##### TASK DATA #####
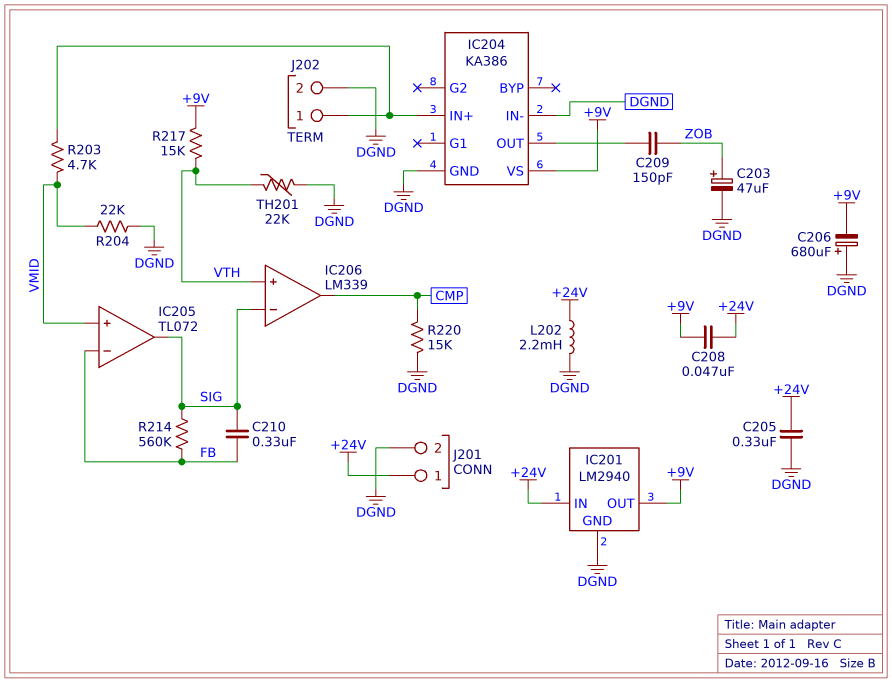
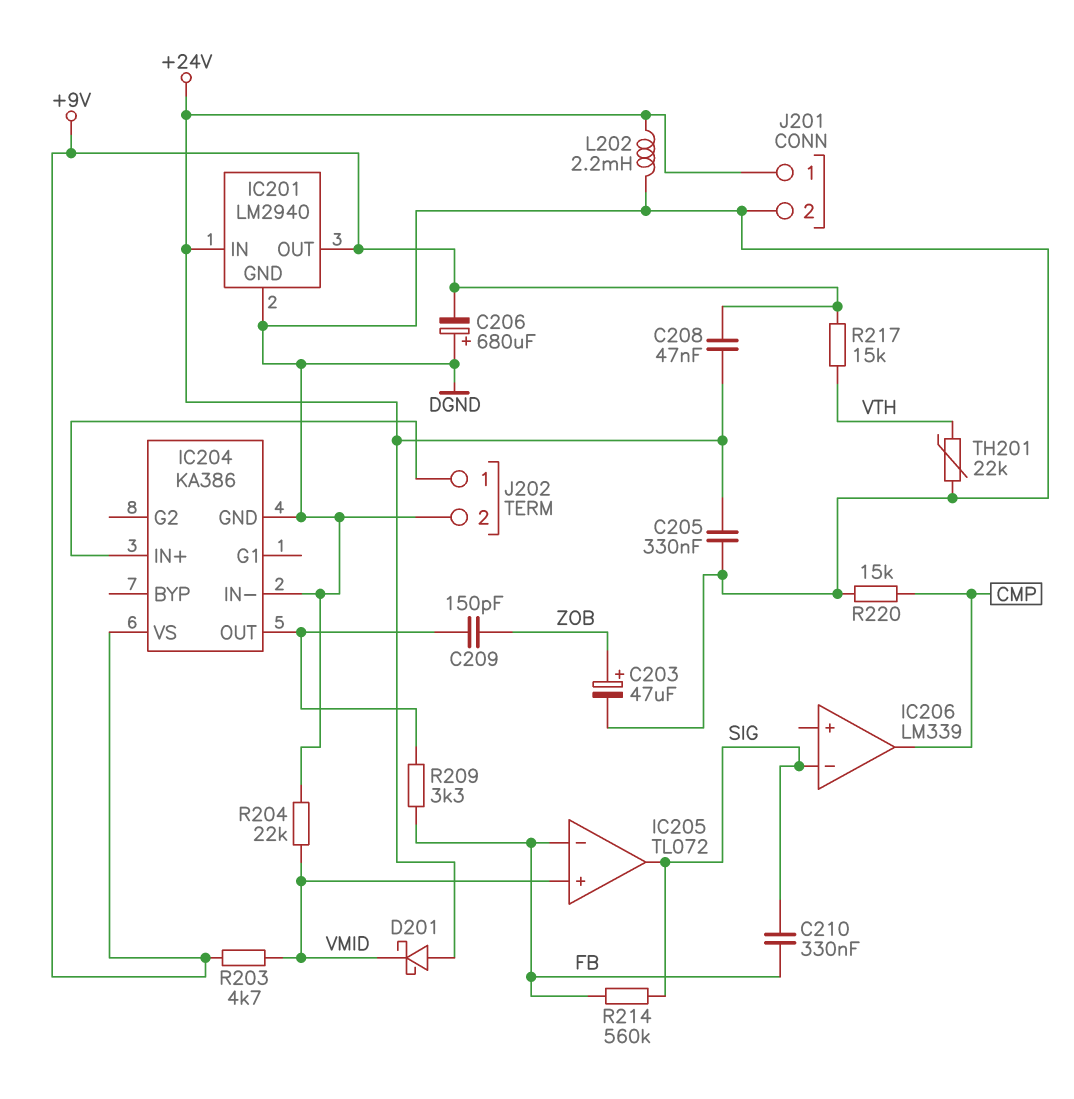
D201: none -> schottky (A +24V, K VMID)
IC206 pin in+: VTH -> none
R203: 4.7k (IC204/IN+, VMID) -> 4.7k (+9V, VMID)
R209: none -> 3.3k (FB, IC204/OUT)

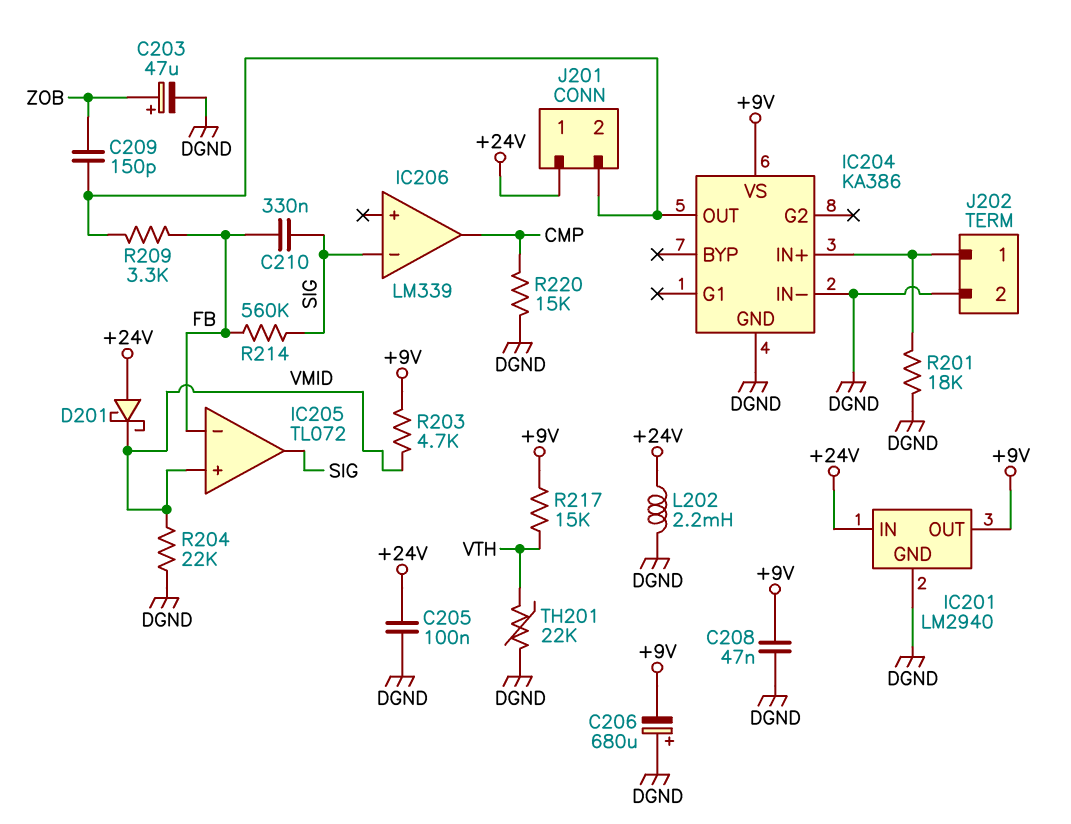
C205: 330nF (+24V, DGND) -> 100nF (+24V, DGND)
C208: 47nF (+9V, +24V) -> 47nF (+9V, DGND)
J201 pin 2: DGND -> IC204/OUT
R201: none -> 18k (DGND, IC204/IN+)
#####
TASK TO COMPLETE: Look for the line with "C208: 47nF (+9V, +24V) -> 47nF (+9V, DGND)" in the records above. Repeat it and each line after it exactly.

SOLUTION TO THIS PROBLEM:
C208: 47nF (+9V, +24V) -> 47nF (+9V, DGND)
J201 pin 2: DGND -> IC204/OUT
R201: none -> 18k (DGND, IC204/IN+)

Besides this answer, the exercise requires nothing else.